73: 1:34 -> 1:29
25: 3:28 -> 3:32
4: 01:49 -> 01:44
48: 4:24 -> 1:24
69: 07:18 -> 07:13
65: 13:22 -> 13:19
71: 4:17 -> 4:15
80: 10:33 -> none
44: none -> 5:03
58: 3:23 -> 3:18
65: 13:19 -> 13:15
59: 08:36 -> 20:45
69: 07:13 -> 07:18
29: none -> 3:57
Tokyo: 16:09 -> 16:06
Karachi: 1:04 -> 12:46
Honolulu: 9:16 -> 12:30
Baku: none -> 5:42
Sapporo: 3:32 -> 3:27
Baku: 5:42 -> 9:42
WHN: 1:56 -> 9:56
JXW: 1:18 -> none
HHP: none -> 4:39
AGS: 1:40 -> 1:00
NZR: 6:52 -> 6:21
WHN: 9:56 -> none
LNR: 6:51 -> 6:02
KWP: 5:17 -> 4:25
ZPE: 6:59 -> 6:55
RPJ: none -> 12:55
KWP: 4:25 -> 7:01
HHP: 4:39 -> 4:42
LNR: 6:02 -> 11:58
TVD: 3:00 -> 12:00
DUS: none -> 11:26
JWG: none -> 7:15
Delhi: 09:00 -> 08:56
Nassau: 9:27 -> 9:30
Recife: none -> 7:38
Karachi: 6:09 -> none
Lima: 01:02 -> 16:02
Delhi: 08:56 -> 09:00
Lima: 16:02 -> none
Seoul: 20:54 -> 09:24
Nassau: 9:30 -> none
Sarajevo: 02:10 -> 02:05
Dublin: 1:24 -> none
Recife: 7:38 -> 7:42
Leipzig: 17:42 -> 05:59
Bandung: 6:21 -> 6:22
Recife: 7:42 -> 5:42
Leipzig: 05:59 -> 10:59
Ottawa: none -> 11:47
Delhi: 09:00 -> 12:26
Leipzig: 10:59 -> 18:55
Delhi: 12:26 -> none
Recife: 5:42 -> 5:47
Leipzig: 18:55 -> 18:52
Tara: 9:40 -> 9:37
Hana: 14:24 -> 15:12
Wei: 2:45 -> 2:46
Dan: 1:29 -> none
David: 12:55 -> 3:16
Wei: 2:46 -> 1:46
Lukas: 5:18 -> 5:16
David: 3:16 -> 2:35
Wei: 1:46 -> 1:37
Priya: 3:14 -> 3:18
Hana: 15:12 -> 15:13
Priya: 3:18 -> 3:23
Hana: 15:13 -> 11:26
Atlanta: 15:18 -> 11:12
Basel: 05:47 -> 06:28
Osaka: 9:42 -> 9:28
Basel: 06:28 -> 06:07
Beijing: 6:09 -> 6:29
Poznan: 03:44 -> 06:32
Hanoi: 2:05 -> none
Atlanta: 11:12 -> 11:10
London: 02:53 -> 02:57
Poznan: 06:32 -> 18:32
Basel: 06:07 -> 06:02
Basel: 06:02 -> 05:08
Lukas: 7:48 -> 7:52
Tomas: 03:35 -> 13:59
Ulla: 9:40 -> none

####################

> _TASK DETAILS_:
Count the lines above that contain the string "Hana", matching case exactly, and reply with the number alone.

> _OUTPUT BELOW_:
3